## Data records
<<<<

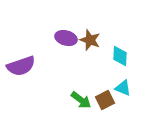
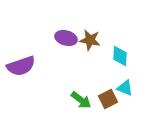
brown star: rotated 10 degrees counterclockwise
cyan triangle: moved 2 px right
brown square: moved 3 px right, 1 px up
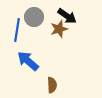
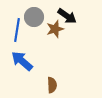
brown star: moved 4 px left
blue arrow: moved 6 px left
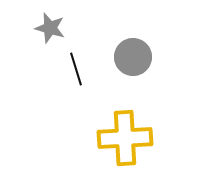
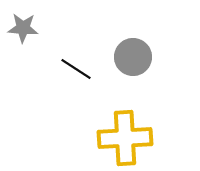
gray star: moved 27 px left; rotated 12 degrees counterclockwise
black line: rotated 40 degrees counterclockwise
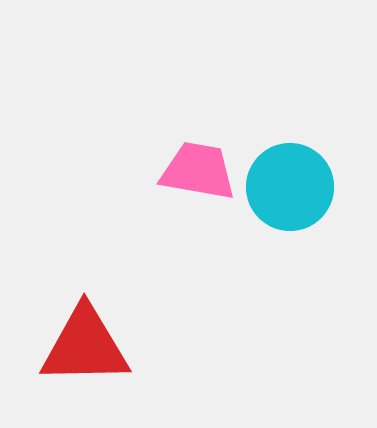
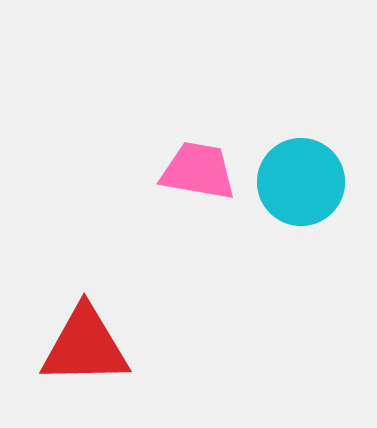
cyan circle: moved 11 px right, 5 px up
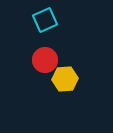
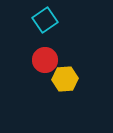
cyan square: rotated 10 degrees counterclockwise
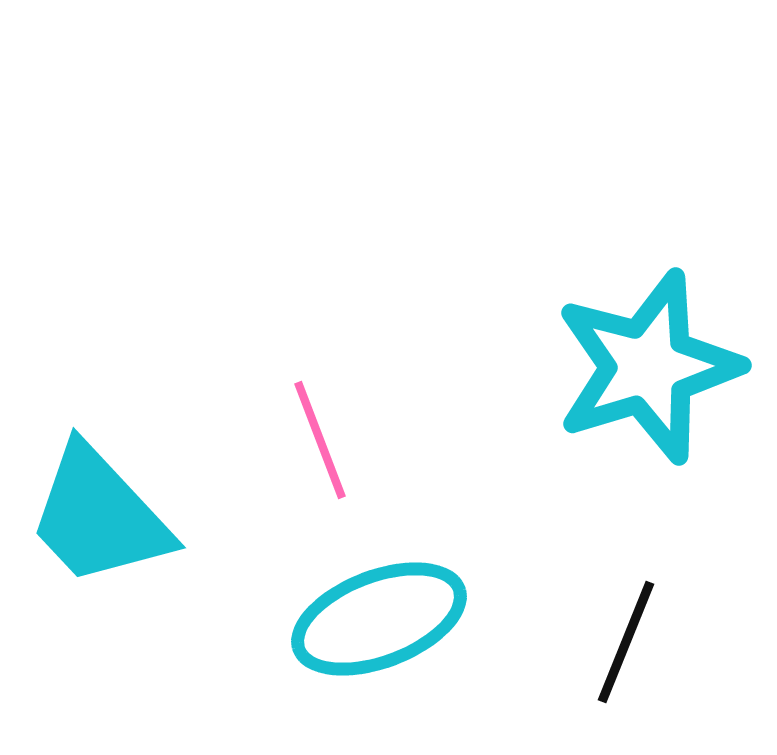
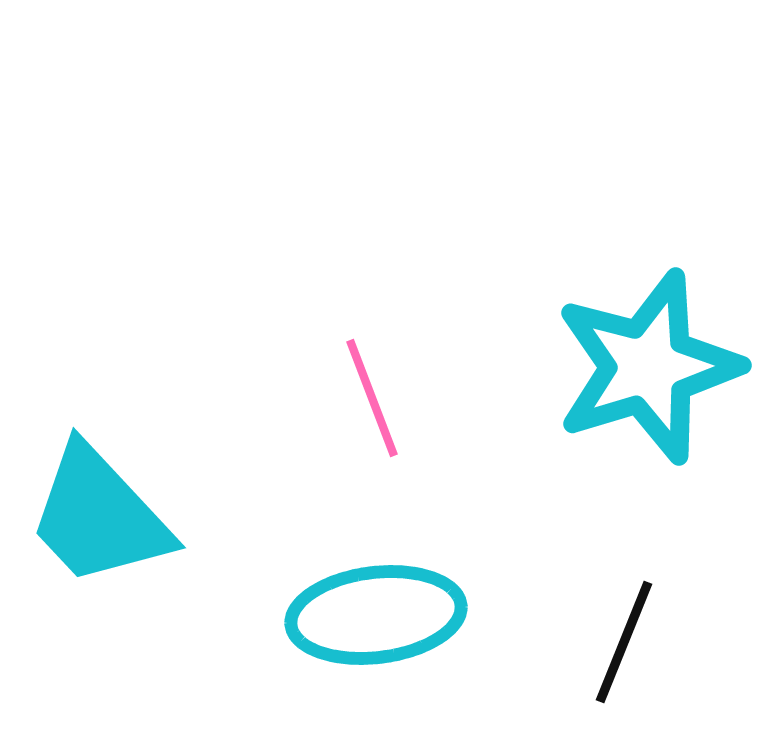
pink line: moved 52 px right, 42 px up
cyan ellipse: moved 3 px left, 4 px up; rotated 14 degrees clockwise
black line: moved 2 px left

>>>>

## TASK PROMPT
Each line from the line containing "cyan circle: moved 11 px right, 5 px up" through the final line of the data above must be retyped exactly; nothing else, and no pictures, may appear.

## WRITTEN ANSWER
cyan circle: moved 11 px right, 5 px up
cyan square: rotated 10 degrees counterclockwise
pink line: moved 52 px right, 42 px up
cyan ellipse: moved 3 px left, 4 px up; rotated 14 degrees clockwise
black line: moved 2 px left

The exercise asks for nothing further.